ENTRIES SHOWN Start Marker

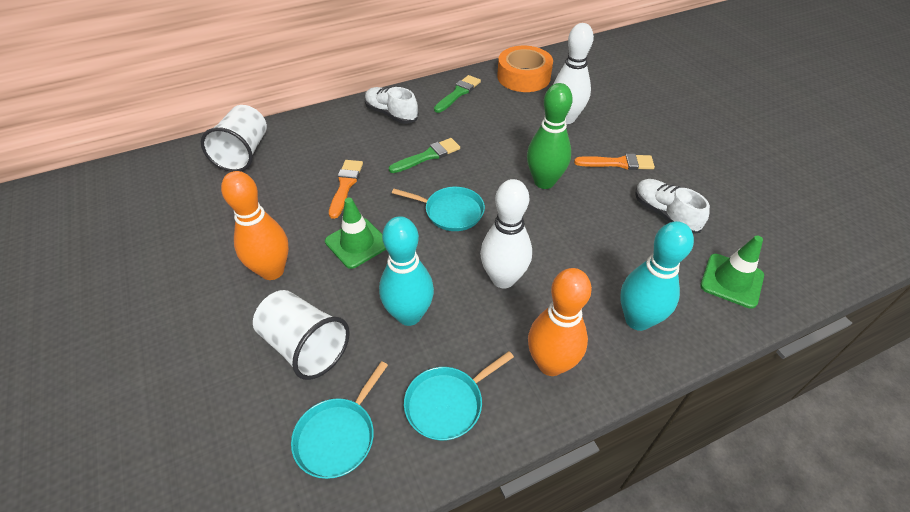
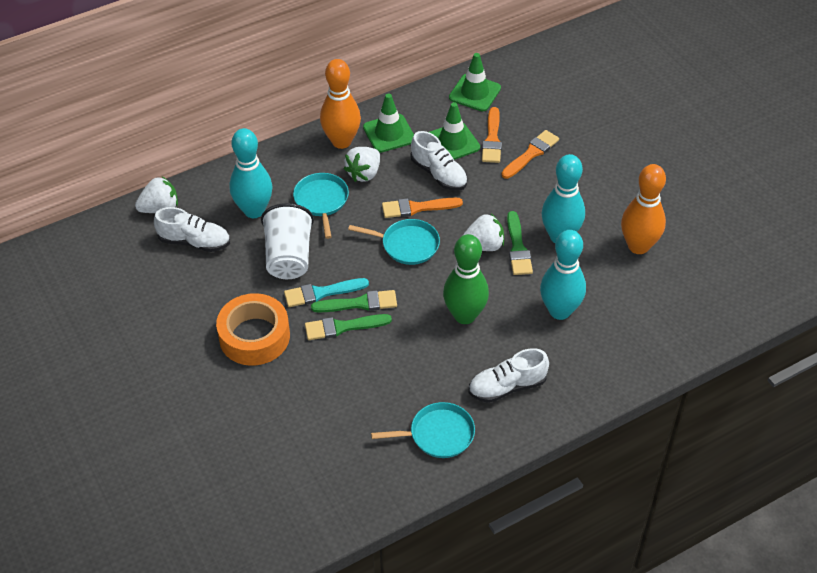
green brush: 2 -> 3
green traffic cone: 2 -> 3
orange brush: 2 -> 3
turquoise bowling pin: 2 -> 3
turquoise brush: 0 -> 1
white bowling pin: 2 -> 0
white cup: 2 -> 1
white shoe: 2 -> 3
white strawberry: 0 -> 3

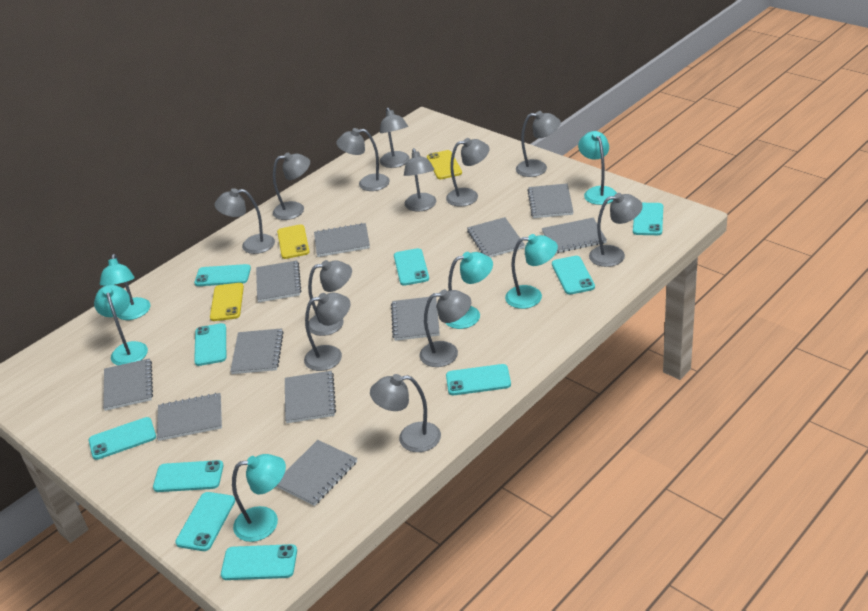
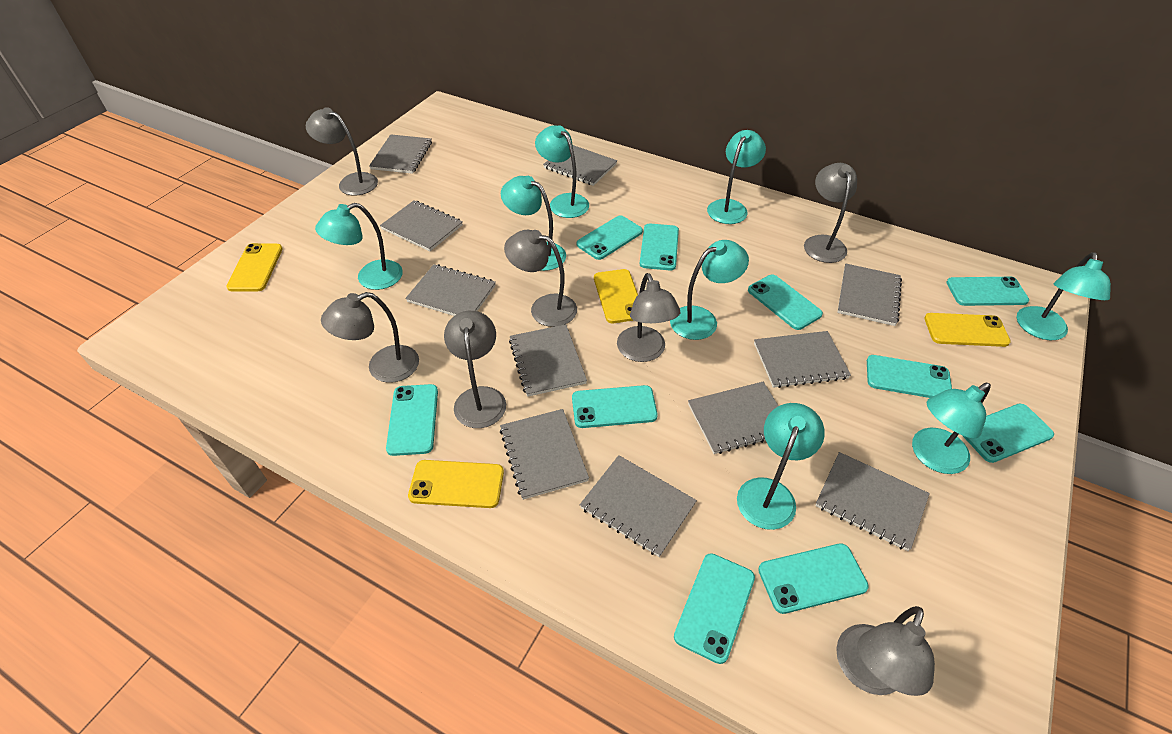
grey lamp: 12 -> 7
turquoise lamp: 6 -> 8
yellow phone: 3 -> 4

ENTRIES SHOWN End Marker

TASK DIRECTIONS.
Count the lines of the entries above in which the string "turquoise" appears. Supply the number only.

SOLUTION FOR THIS PROBLEM.
3